**TASK REQUIREMENTS:** Please filter the data below and keep only the lines that contain the string "flageolet", copying each of those lines unchanged.

- - - - - - -

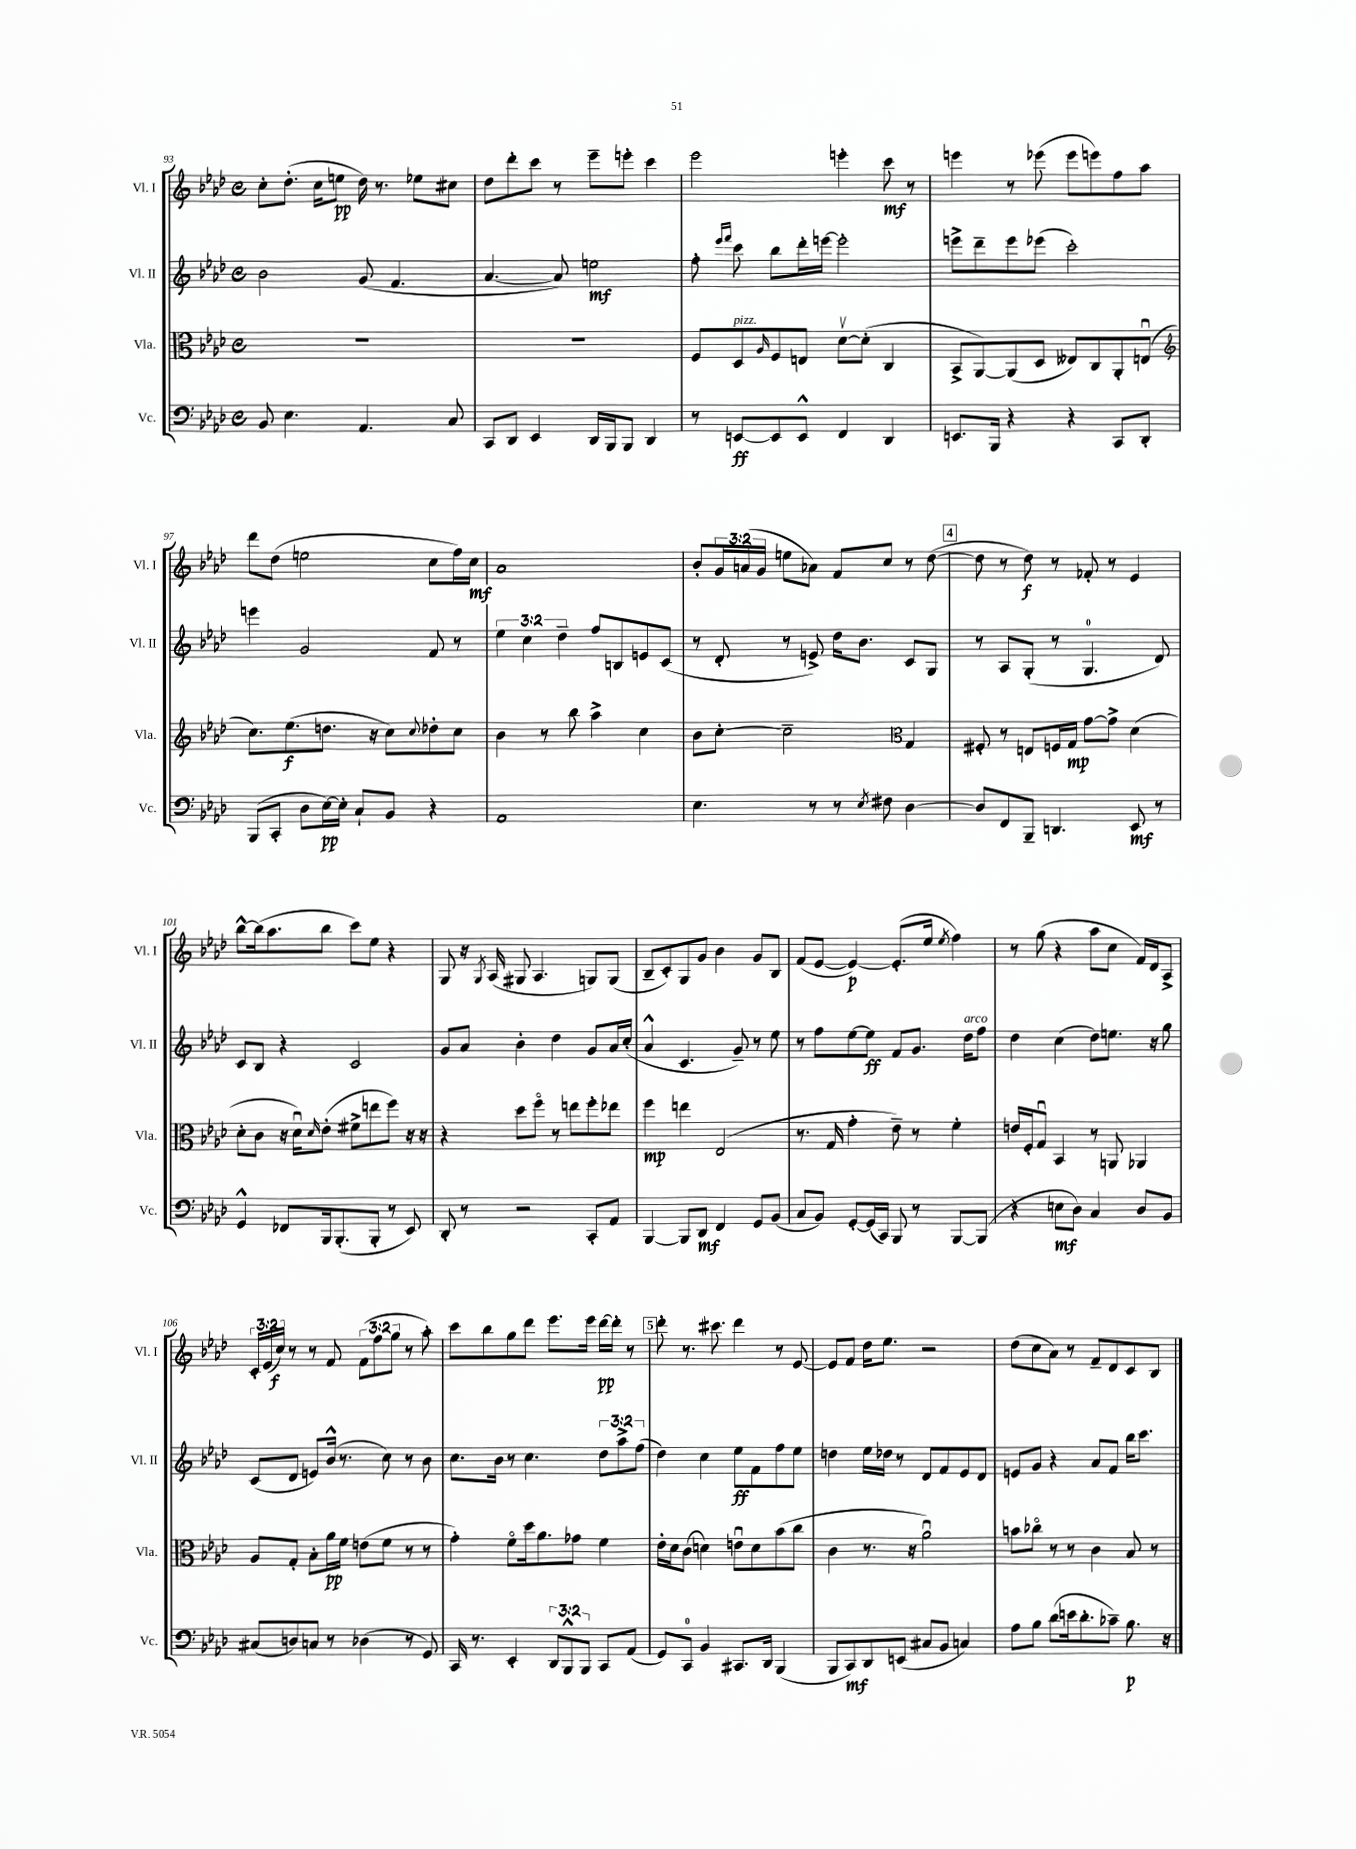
<<
\new StaffGroup <<
\new Staff = "s0" \with { instrumentName = "Vl. I" shortInstrumentName = "Vl. I" } {
    \clef treble \key aes \major \defaultTimeSignature \time 4/4 \override Staff.TupletNumber.text = #tuplet-number::calc-fraction-text
    c''8-. des''8.-.( c''16 e''8\pp des''16) r8. ees''8 cis''8 |
    des''8 des'''8-. c'''8 r8 ees'''8-- e'''8-. c'''4 |
    ees'''2 e'''4-. c'''8\mf r8 |
    e'''4 r8 ees'''8( ees'''8 e'''8) f''8 aes''8 |
    des'''8 des''8( e''2 c''8 f''16) c''16\mf |
    aes'1 |
    bes'8-. \tuplet 3/2 { g'16 a'16( g'16 } e''8 aes'8) f'8 c''8 r8 des''8~( |
    \mark \markup { \box "4" } des''8 r8 des''8\f) r8 fes'8-. r8 ees'4 |
    bes''8~-^ bes''16( aes''8. bes''8 c'''8) ees''8 r4 |
    g8 r16 \acciaccatura { g8 } aes16( gis8 aes4. g8) g8( |
    bes8-- c'8-.) g8 g'8 bes'4 g'8 bes8 |
    f'8( ees'8~ ees'4~\p) ees'8.-.( ees''16 \acciaccatura { ees''8 } f''4) |
    r8 g''8( r4 aes''8 c''8 f'16) des'16 aes8-> |
    \tuplet 3/2 { c'16-. ees'16( c''16\f) } r8 r8 f'8 \tuplet 3/2 { f'8( f''8 g''8 } r8 aes''8-.) |
    c'''8 bes''8 g''8 des'''8 ees'''8. ees'''16 des'''16~\pp des'''16-. r8 |
    \mark \markup { \box "5" } des'''8-. r8. cis'''8. des'''4 r8 ees'8~ |
    ees'8 f'8 des''16 ees''8. r2 |
    des''8( c''8 aes'8) r8 f'8-- des'8 c'8 bes8 \bar "|." |
}
\new Staff = "s1" \with { instrumentName = "Vl. II" shortInstrumentName = "Vl. II" } {
    \clef treble \key aes \major \defaultTimeSignature \time 4/4 \override Staff.TupletNumber.text = #tuplet-number::calc-fraction-text
    bes'2 g'8( f'4. |
    aes'4.~ aes'8) e''2\mf |
    f''8-. \grace { ees'''16 f'''16 } c'''8 bes''8 des'''16-. e'''16~ e'''2-. |
    e'''8-> des'''8-- e'''8 ees'''8( c'''2-.) |
    e'''4 g'2 f'8 r8 |
    \tuplet 3/2 { ees''4 c''4 des''4-- } f''8 b8 e'8 c'8( |
    r8 des'8-. r8 e'8->) des''16 bes'8. c'8 g8 |
    \mark \markup { \box "4" } r8 aes8 g8-.( r8 g4.-0 des'8) |
    c'8 bes8 r4 c'2 |
    g'8 aes'8 bes'4-. des''4 g'8 aes'16 c''16-.( |
    aes'4-^ c'4. g'8--) r8 ees''8 |
    r8 f''8 ees''8~ ees''8\ff f'8 g'8. des''16^\markup { \italic "arco" } f''8 |
    des''4 c''4( des''8) e''8. r16 g''8 |
    c'8( des'8 e'8) bes'16-^( r8. c''8) r8 bes'8 |
    c''8. bes'16 r8 c''4. \tuplet 3/2 { des''8 aes''8-> f''8( } |
    \mark \markup { \box "5" } des''4) c''4 ees''8\ff f'8 f''8 ees''8 |
    d''4 ees''16 des''16 r8 des'8 f'8 ees'8 des'8 |
    e'8 g'8 r4 aes'8 f'8 bes''16 c'''8. \bar "|." |
}
\new Staff = "s2" \with { instrumentName = "Vla." shortInstrumentName = "Vla." } {
    \clef alto \key aes \major \defaultTimeSignature \time 4/4
    R1 |
    R1 |
    f8 des8^\markup { \italic "pizz." } \grace { aes16 } f8 e8 des'8~\upbow des'8-.( c4 |
    bes,8-> aes,8~) aes,8( des8 eeses8) c8 aes,8-. e8\downbow( |
    \clef treble c''8.) ees''8.\f( d''8. r16 c''8) \appoggiatura { c''8 } des''8-. c''8 |
    bes'4 r8 bes''8 aes''4-> c''4 |
    bes'8 c''8~-. c''2-- \clef alto g4 |
    \mark \markup { \box "4" } fis8-. r8 e8 f16 g16\mp g'8~ g'8-> des'4( |
    des'8-. c'8 r16 des'16\downbow) \grace { des'16 } ees'8-.( fis'8-> e''8 f''8) r16 r16 |
    r4 des''8 f''8\flageolet r8 e''8 f''8-. ees''8 |
    f''4\mp e''4 ees2( |
    r8. g16 g'4-. ees'8--) r8 f'4-. |
    e'16 f16-. g8\downbow bes,4 r8 a,8 aes,4 |
    aes8 g8-. bes8-. aes'16\pp f'16 e'8( f'8 r8 r8 |
    g'4-.) f'8\flageolet des''16 aes'8. ges'8 f'4 |
    \mark \markup { \box "5" } ees'16-. des'16 c'8( d'4) e'8\downbow d'8 bes'8( c''8 |
    c'4 r8. r16 aes'2\downbow) |
    b'8 ces''8\flageolet r8 r8 c'4 bes8 r8 \bar "|." |
}
\new Staff = "s3" \with { instrumentName = "Vc." shortInstrumentName = "Vc." } {
    \clef bass \key aes \major \defaultTimeSignature \time 4/4 \override Staff.TupletNumber.text = #tuplet-number::calc-fraction-text
    bes,8 ees4. aes,4. c8 |
    c,8 des,8 ees,4 des,16 bes,,16 bes,,8 des,4 |
    r8 e,8~\ff e,8 e,8-^ f,4 des,4 |
    e,8. bes,,16 r4 r4 c,8 des,8-. |
    bes,,8( c,8-. des8 ees16~\pp) ees16-. c8-! bes,8 r4 |
    aes,1 |
    ees4. r8 r8 \acciaccatura { ees8 } fis8 des4~ |
    \mark \markup { \box "4" } des8 f,8 bes,,8-- d,4. ees,8\mf r8 |
    g,4-^ fes,8 bes,,16 bes,,8.-.( bes,,8-. r8 ees,8) |
    des,8-. r8 r2 c,8-. aes,8 |
    bes,,4~ bes,,8 des,8\mf f,4 g,8 bes,8( |
    c8 bes,8) g,8~-. g,16( c,16) bes,,8 r8 bes,,8~ bes,,8( |
    r4 e8\mf des8) c4 des8 bes,8 |
    cis8( d8) c8 r8 des4( r8 g,8) |
    c,16 r8. ees,4-. \tuplet 3/2 { des,8 bes,,8-^ bes,,8 } c,8 aes,8( |
    \mark \markup { \box "5" } g,8) c,8-0 bes,4 cis,8. des,16 bes,,4( |
    bes,,8 c,8\mf) des,8 e,8( cis8 bes,8 c4) |
    aes8 bes8 des'8( e'16 des'8.-. ces'8--) bes8.\p r16 \bar "|." |
}
>>
>>
\layout { \context { \Score currentBarNumber = #93 } }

- - - - - - -

**COMPLETE ANSWER:**
    r4 des''8 f''8\flageolet r8 e''8 f''8-. ees''8 |
    g'4-.) f'8\flageolet des''16 aes'8. ges'8 f'4 |
    b'8 ces''8\flageolet r8 r8 c'4 bes8 r8 \bar "|." |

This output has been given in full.